EXERCISE AIM:
Below are records. Return each one exactly as written.

DATA FOR THIS TASK:
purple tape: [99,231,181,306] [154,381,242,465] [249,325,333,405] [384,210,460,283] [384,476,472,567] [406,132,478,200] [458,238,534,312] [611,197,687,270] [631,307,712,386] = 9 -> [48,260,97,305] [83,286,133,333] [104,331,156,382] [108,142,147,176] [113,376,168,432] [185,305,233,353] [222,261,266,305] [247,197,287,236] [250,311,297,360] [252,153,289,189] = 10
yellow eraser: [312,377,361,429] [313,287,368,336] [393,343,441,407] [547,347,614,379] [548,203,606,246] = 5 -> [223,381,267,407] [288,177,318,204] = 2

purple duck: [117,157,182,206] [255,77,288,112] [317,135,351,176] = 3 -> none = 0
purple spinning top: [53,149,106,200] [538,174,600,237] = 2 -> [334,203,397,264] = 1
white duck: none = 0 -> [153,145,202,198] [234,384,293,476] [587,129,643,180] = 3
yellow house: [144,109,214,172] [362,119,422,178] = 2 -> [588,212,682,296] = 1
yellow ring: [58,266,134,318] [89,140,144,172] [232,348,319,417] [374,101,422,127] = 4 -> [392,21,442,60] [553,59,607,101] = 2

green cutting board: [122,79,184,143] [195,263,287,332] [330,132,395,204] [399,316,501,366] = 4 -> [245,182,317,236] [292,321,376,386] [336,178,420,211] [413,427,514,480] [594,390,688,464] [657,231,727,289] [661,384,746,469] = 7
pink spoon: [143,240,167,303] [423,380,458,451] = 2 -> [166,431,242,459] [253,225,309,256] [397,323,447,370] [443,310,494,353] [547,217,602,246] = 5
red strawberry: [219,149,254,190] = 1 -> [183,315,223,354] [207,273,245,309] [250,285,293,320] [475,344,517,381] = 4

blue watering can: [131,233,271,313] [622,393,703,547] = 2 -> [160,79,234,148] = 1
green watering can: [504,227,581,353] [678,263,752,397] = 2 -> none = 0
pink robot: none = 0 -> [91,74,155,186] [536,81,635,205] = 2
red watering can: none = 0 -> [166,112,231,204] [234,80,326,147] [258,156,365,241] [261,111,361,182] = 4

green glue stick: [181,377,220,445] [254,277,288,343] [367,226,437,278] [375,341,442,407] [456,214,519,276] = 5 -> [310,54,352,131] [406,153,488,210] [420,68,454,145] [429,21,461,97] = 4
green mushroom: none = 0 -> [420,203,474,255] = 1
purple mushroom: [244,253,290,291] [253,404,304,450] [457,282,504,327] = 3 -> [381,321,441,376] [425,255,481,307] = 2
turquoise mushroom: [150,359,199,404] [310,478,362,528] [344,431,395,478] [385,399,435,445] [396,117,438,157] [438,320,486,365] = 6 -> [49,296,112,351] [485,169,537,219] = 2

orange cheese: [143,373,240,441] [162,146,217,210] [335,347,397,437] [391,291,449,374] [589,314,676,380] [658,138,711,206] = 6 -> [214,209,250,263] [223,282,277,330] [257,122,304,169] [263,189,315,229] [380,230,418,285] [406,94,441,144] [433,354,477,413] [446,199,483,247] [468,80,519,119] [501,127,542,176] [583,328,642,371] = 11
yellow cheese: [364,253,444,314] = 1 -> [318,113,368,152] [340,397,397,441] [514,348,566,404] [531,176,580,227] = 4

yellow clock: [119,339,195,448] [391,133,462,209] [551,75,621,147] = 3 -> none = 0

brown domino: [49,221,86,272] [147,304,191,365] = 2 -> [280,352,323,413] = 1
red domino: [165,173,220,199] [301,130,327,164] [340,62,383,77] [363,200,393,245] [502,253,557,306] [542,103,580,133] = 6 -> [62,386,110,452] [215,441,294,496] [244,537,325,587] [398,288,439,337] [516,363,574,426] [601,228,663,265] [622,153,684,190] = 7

ANSWER SECTION:
purple tape: [99,231,181,306] [154,381,242,465] [249,325,333,405] [384,210,460,283] [384,476,472,567] [406,132,478,200] [458,238,534,312] [611,197,687,270] [631,307,712,386] = 9 -> [48,260,97,305] [83,286,133,333] [104,331,156,382] [108,142,147,176] [113,376,168,432] [185,305,233,353] [222,261,266,305] [247,197,287,236] [250,311,297,360] [252,153,289,189] = 10
yellow eraser: [312,377,361,429] [313,287,368,336] [393,343,441,407] [547,347,614,379] [548,203,606,246] = 5 -> [223,381,267,407] [288,177,318,204] = 2

purple duck: [117,157,182,206] [255,77,288,112] [317,135,351,176] = 3 -> none = 0
purple spinning top: [53,149,106,200] [538,174,600,237] = 2 -> [334,203,397,264] = 1
white duck: none = 0 -> [153,145,202,198] [234,384,293,476] [587,129,643,180] = 3
yellow house: [144,109,214,172] [362,119,422,178] = 2 -> [588,212,682,296] = 1
yellow ring: [58,266,134,318] [89,140,144,172] [232,348,319,417] [374,101,422,127] = 4 -> [392,21,442,60] [553,59,607,101] = 2

green cutting board: [122,79,184,143] [195,263,287,332] [330,132,395,204] [399,316,501,366] = 4 -> [245,182,317,236] [292,321,376,386] [336,178,420,211] [413,427,514,480] [594,390,688,464] [657,231,727,289] [661,384,746,469] = 7
pink spoon: [143,240,167,303] [423,380,458,451] = 2 -> [166,431,242,459] [253,225,309,256] [397,323,447,370] [443,310,494,353] [547,217,602,246] = 5
red strawberry: [219,149,254,190] = 1 -> [183,315,223,354] [207,273,245,309] [250,285,293,320] [475,344,517,381] = 4

blue watering can: [131,233,271,313] [622,393,703,547] = 2 -> [160,79,234,148] = 1
green watering can: [504,227,581,353] [678,263,752,397] = 2 -> none = 0
pink robot: none = 0 -> [91,74,155,186] [536,81,635,205] = 2
red watering can: none = 0 -> [166,112,231,204] [234,80,326,147] [258,156,365,241] [261,111,361,182] = 4

green glue stick: [181,377,220,445] [254,277,288,343] [367,226,437,278] [375,341,442,407] [456,214,519,276] = 5 -> [310,54,352,131] [406,153,488,210] [420,68,454,145] [429,21,461,97] = 4
green mushroom: none = 0 -> [420,203,474,255] = 1
purple mushroom: [244,253,290,291] [253,404,304,450] [457,282,504,327] = 3 -> [381,321,441,376] [425,255,481,307] = 2
turquoise mushroom: [150,359,199,404] [310,478,362,528] [344,431,395,478] [385,399,435,445] [396,117,438,157] [438,320,486,365] = 6 -> [49,296,112,351] [485,169,537,219] = 2

orange cheese: [143,373,240,441] [162,146,217,210] [335,347,397,437] [391,291,449,374] [589,314,676,380] [658,138,711,206] = 6 -> [214,209,250,263] [223,282,277,330] [257,122,304,169] [263,189,315,229] [380,230,418,285] [406,94,441,144] [433,354,477,413] [446,199,483,247] [468,80,519,119] [501,127,542,176] [583,328,642,371] = 11
yellow cheese: [364,253,444,314] = 1 -> [318,113,368,152] [340,397,397,441] [514,348,566,404] [531,176,580,227] = 4

yellow clock: [119,339,195,448] [391,133,462,209] [551,75,621,147] = 3 -> none = 0

brown domino: [49,221,86,272] [147,304,191,365] = 2 -> [280,352,323,413] = 1
red domino: [165,173,220,199] [301,130,327,164] [340,62,383,77] [363,200,393,245] [502,253,557,306] [542,103,580,133] = 6 -> [62,386,110,452] [215,441,294,496] [244,537,325,587] [398,288,439,337] [516,363,574,426] [601,228,663,265] [622,153,684,190] = 7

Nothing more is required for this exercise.